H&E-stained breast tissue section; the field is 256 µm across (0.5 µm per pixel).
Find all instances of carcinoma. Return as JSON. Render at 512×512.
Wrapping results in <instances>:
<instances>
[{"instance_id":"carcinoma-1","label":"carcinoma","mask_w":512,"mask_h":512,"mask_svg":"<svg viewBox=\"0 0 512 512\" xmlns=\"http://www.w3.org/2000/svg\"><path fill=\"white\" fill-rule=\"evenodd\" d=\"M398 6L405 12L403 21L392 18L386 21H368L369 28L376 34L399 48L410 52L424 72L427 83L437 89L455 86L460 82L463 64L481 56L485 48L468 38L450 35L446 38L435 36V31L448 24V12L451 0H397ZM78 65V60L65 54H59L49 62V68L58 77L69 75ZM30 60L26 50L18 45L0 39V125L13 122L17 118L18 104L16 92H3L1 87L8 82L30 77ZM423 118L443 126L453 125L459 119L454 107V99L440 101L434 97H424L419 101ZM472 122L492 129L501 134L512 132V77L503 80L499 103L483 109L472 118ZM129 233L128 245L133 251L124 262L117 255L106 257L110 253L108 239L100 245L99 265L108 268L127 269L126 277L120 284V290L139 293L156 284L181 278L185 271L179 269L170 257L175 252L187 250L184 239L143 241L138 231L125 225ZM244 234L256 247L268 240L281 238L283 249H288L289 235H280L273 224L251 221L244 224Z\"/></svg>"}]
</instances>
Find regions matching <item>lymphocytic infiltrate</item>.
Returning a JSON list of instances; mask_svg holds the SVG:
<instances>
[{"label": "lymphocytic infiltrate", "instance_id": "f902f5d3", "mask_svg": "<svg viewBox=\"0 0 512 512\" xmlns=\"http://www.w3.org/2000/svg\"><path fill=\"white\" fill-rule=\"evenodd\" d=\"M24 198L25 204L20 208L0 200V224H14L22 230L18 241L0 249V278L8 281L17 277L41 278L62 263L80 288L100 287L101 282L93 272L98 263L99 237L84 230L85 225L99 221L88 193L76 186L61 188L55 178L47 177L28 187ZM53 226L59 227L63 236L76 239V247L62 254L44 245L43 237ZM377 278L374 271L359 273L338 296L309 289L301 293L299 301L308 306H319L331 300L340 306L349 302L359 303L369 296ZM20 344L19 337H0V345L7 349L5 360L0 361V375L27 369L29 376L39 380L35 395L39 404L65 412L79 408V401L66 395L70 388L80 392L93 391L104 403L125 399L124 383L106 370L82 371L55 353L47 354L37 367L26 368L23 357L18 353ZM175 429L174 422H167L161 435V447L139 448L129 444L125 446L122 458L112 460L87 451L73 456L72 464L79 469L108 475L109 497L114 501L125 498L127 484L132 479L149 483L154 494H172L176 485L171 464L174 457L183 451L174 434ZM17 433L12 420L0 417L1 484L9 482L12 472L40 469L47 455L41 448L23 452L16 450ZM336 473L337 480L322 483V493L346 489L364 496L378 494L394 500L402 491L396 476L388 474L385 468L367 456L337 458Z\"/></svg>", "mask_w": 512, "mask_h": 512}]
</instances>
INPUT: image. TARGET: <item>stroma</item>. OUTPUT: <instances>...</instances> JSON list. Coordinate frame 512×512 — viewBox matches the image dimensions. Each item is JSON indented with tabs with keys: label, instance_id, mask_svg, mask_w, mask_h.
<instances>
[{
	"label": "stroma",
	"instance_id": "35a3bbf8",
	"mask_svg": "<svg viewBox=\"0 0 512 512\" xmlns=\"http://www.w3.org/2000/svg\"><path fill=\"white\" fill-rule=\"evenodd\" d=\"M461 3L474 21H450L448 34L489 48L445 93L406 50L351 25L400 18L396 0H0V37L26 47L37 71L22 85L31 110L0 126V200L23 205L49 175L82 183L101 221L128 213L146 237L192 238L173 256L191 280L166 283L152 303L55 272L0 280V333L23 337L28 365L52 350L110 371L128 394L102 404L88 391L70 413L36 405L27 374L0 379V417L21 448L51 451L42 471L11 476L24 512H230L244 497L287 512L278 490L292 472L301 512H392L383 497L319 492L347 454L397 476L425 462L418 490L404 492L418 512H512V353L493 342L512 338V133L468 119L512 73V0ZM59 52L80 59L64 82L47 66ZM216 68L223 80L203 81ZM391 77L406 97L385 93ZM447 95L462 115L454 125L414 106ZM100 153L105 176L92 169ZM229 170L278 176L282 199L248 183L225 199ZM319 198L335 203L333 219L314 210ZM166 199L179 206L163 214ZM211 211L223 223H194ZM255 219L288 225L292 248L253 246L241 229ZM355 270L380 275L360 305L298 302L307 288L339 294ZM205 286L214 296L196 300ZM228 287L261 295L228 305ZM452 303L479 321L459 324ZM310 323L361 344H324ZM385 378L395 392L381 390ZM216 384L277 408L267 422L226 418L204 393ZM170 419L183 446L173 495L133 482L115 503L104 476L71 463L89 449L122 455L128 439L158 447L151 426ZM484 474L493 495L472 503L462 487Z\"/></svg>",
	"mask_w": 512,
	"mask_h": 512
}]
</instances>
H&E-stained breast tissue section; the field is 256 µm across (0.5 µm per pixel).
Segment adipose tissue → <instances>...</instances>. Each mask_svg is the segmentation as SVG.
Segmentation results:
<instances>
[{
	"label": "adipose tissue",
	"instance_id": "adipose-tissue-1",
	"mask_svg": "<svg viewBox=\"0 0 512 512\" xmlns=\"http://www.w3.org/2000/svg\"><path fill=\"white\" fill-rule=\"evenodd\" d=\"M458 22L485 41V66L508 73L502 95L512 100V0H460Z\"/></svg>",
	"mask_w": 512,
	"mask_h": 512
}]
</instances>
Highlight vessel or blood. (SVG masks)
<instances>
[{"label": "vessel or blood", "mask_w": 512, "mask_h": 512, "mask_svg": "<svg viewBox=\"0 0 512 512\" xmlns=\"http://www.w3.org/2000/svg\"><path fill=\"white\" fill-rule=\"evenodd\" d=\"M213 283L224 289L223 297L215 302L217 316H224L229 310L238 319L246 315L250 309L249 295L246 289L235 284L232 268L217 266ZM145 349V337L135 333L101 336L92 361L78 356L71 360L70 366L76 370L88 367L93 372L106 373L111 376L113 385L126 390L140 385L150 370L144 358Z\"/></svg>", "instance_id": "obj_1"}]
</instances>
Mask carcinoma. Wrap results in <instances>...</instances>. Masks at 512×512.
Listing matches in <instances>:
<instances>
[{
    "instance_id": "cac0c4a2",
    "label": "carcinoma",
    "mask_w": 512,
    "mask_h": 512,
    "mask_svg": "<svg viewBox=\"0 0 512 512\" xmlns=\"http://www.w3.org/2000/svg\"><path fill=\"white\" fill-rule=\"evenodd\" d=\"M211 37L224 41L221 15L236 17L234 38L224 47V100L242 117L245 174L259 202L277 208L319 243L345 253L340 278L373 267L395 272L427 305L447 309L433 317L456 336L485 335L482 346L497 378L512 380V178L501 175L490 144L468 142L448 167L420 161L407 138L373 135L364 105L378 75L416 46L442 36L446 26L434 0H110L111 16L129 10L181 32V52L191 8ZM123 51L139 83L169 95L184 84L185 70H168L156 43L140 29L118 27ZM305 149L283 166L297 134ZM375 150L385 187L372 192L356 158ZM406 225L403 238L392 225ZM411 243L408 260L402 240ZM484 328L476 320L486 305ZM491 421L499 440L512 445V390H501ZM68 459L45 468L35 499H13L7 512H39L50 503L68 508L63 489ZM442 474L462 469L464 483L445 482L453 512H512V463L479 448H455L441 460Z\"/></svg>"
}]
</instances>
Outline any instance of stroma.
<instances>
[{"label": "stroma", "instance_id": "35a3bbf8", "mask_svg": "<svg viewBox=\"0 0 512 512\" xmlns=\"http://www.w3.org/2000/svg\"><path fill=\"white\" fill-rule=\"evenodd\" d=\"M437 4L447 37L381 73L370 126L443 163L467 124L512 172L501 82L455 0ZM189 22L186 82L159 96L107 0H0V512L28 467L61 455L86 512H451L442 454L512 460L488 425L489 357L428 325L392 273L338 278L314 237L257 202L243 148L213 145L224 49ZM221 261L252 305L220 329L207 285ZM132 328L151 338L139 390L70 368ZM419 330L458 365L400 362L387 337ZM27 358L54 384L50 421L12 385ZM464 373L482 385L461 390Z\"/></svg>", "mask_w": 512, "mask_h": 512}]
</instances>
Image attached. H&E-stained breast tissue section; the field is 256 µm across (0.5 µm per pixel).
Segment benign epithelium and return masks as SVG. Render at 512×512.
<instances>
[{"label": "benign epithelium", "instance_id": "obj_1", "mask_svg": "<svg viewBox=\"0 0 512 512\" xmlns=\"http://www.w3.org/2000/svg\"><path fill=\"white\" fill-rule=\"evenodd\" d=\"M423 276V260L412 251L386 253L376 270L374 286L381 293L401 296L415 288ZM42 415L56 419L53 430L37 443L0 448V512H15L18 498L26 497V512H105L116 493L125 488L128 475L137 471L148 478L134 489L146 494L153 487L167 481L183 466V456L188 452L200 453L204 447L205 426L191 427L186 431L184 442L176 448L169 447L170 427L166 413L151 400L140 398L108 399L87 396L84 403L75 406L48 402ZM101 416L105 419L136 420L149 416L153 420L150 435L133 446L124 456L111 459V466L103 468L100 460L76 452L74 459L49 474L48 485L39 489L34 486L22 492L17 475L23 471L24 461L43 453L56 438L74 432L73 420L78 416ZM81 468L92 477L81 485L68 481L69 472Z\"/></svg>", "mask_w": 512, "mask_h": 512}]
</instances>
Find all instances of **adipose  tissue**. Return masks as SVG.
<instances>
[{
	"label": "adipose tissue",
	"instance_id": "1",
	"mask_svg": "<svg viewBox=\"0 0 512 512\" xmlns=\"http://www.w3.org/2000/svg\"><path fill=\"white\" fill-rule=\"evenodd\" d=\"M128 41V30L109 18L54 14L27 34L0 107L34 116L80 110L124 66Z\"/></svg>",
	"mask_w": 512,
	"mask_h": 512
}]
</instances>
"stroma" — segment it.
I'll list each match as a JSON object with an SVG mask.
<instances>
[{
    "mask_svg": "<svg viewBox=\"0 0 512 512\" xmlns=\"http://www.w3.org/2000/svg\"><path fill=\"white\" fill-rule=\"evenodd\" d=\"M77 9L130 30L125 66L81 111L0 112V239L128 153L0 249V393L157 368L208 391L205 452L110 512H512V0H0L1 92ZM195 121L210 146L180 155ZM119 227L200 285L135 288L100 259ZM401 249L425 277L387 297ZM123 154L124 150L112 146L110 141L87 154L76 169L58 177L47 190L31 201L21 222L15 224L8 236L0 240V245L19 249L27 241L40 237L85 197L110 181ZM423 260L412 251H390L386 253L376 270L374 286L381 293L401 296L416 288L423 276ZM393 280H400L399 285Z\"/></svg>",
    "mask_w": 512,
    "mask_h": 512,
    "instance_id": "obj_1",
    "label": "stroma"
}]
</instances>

- What is needed: Each line above that holds the string "Find" should be copied and shown.

- Solution to this task:
Find all instances of carcinoma. Return as JSON. Render at 512×512.
Find regions matching <item>lymphocytic infiltrate</item>.
Find all instances of **adipose  tissue**. Return masks as SVG.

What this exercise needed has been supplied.